* **Directions for this task**
Show each line of the data below in which "turquoise" occurs.

* **Data to process**
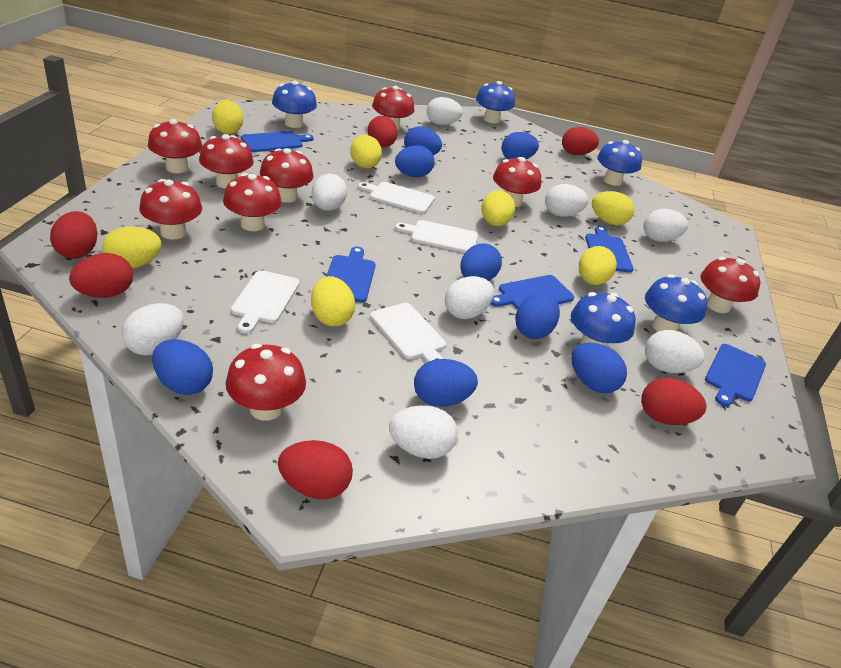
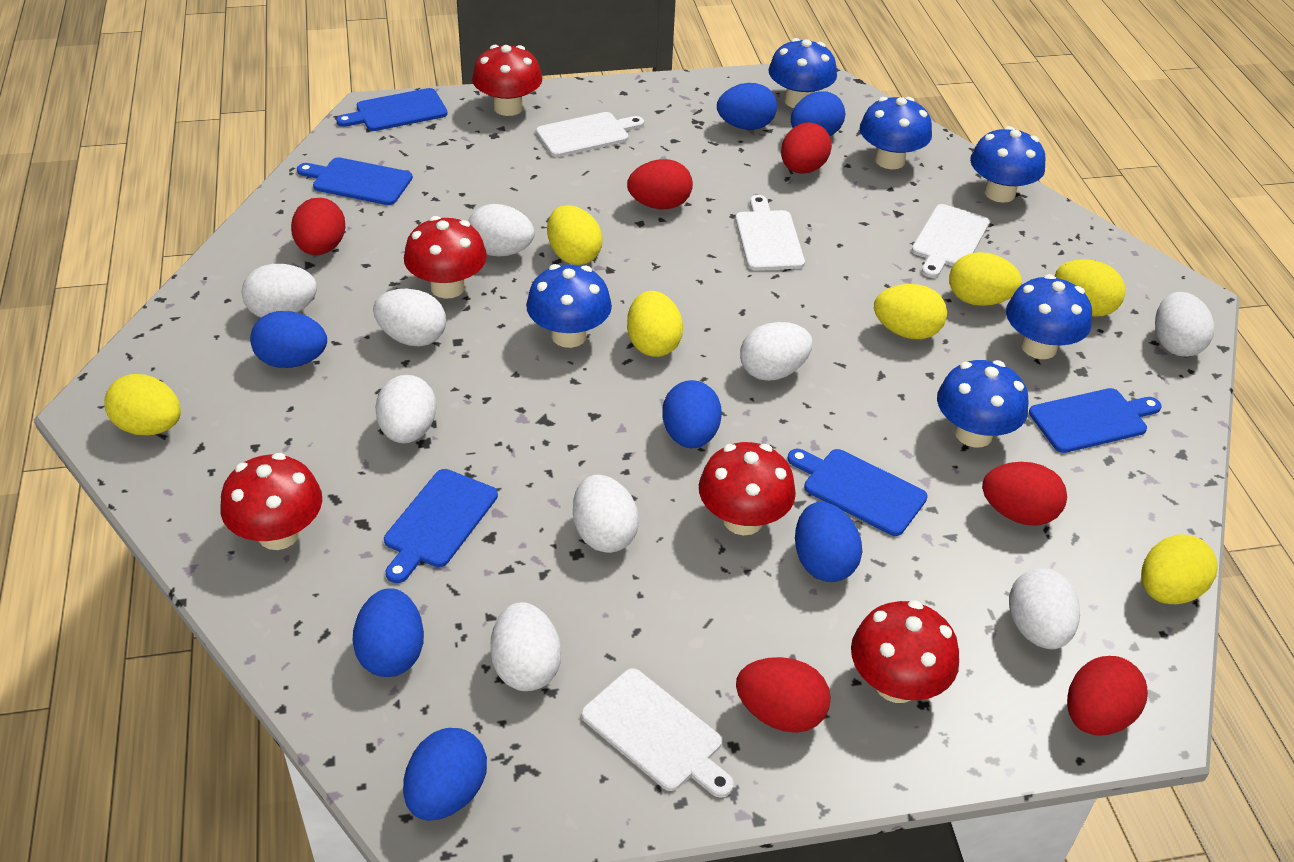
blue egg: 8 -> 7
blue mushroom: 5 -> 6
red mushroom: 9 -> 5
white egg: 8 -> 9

==

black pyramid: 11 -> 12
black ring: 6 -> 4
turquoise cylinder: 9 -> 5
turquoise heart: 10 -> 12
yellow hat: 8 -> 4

* **Solution to this exercise**
turquoise cylinder: 9 -> 5
turquoise heart: 10 -> 12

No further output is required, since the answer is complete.